*EXERCISE OBJECTIVE*
From the records below, find each line with the string "black" and copy it.

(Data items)
*** Begin section ***
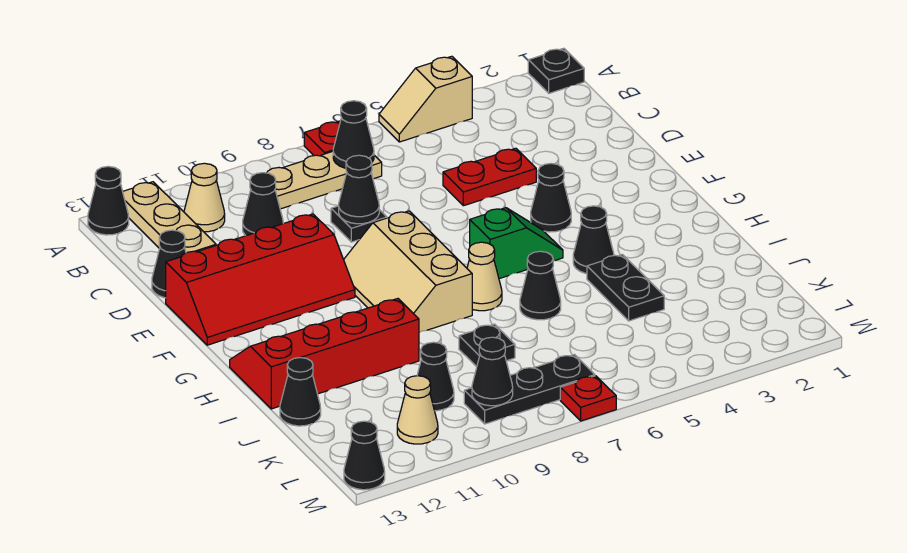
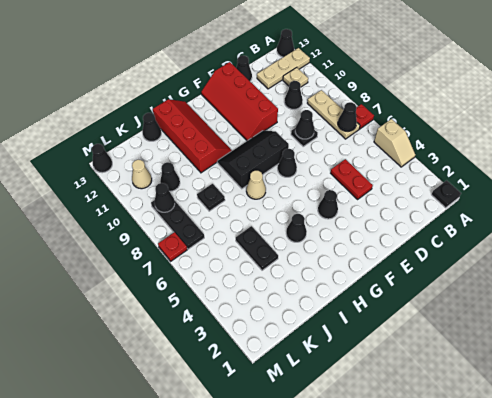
tan slope A4:A5 level 1 top 4 -> tan slope A4:A5 level 1 top 5
tan cone B11 level 1 -> tan plate B11 level 1
tan slope F8:H9 level 1 top 8 -> black slope F8:H9 level 1 top 8
green slope G5:G6 level 1 top 6 -> none
black plate I4:J4 level 1 -> black plate J4:J5 level 1
black cone I6 level 1 -> black cone F7 level 1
*** End section ***
*ANSWER SECTION*
tan slope F8:H9 level 1 top 8 -> black slope F8:H9 level 1 top 8
black plate I4:J4 level 1 -> black plate J4:J5 level 1
black cone I6 level 1 -> black cone F7 level 1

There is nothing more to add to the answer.